:: How to complete this task ::
Print the listing exactly as it stands. Skip every picture.
══ Stored data
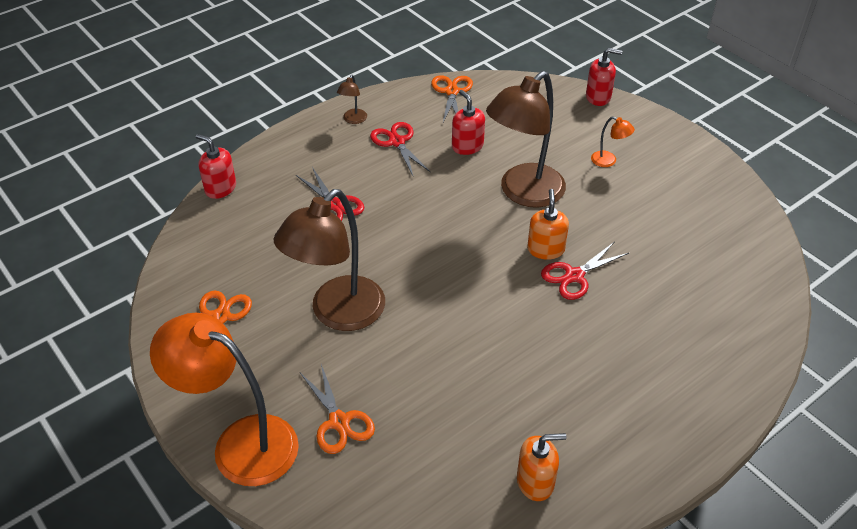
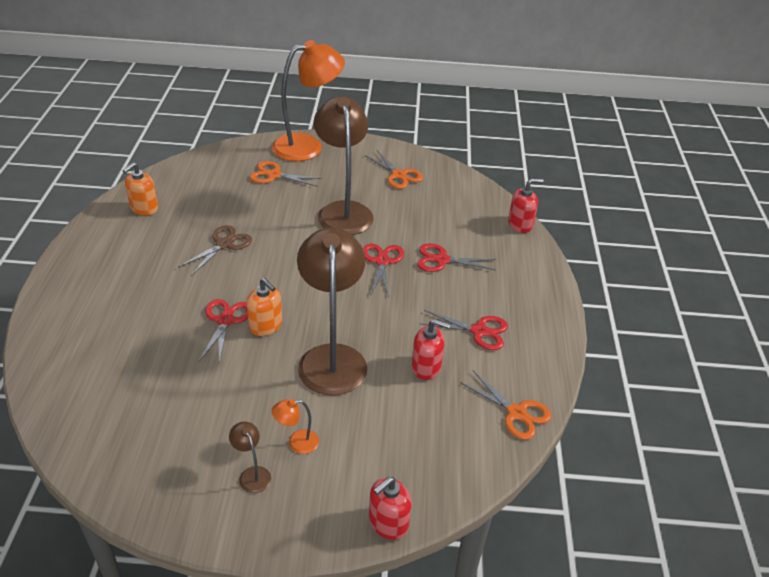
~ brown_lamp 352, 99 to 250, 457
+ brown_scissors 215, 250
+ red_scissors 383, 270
════
:: Output for this task ::
~ brown_lamp 352, 99 to 250, 457
+ brown_scissors 215, 250
+ red_scissors 383, 270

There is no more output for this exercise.